What the exercise asks
Restate word for word the lines of the material below, from the line with "red brick B2 level 1 -> red brick C5 level 1" to the line with "red brick G2:H2", both lines included, and no others.

Data excerpts
# # # #

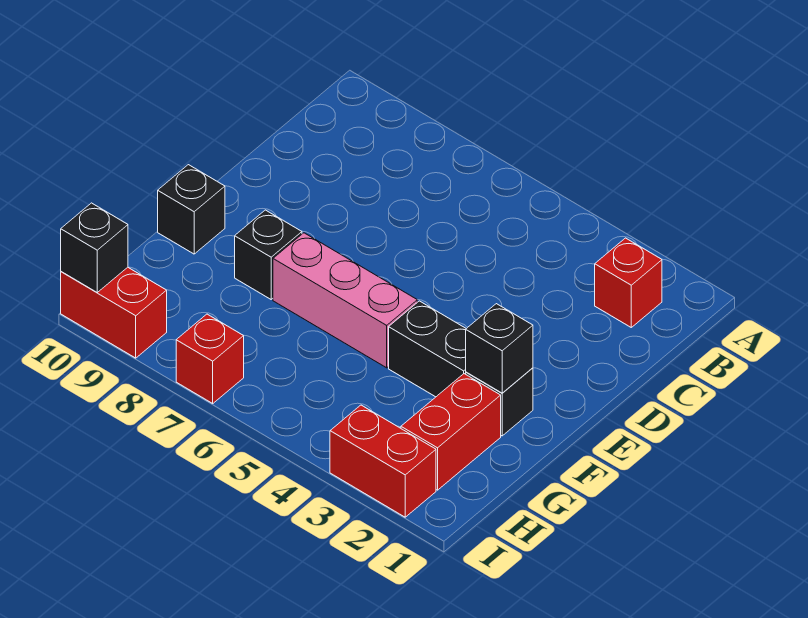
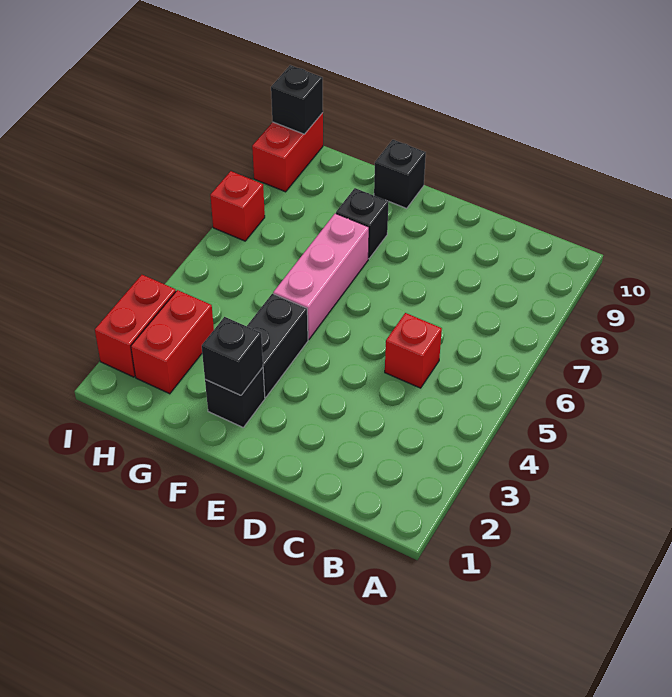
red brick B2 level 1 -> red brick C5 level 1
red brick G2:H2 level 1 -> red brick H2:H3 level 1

# # # #

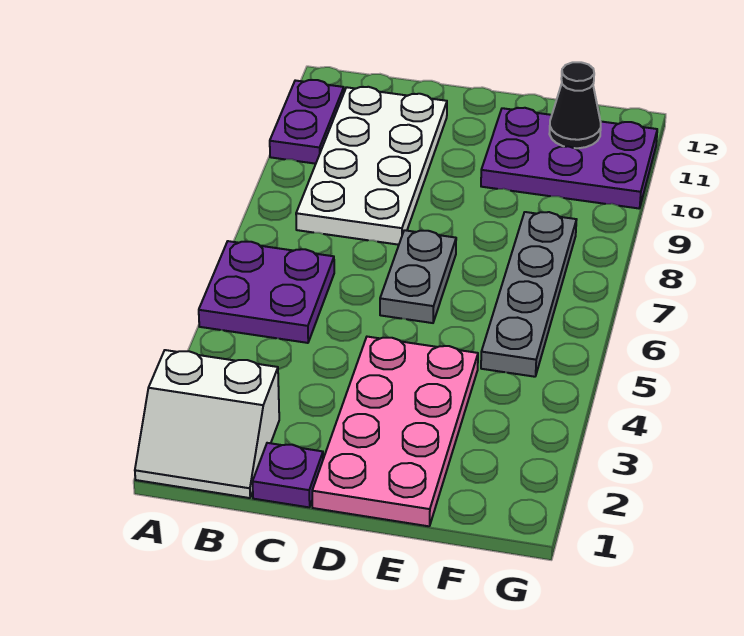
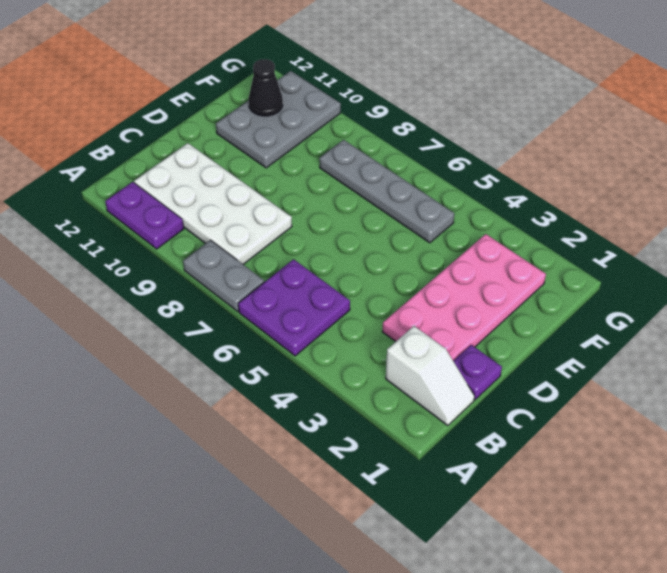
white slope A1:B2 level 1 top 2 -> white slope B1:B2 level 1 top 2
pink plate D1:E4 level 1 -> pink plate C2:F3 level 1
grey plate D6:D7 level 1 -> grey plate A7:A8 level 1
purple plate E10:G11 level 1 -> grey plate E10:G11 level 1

# # # #

Answer to the problem
red brick B2 level 1 -> red brick C5 level 1
red brick G2:H2 level 1 -> red brick H2:H3 level 1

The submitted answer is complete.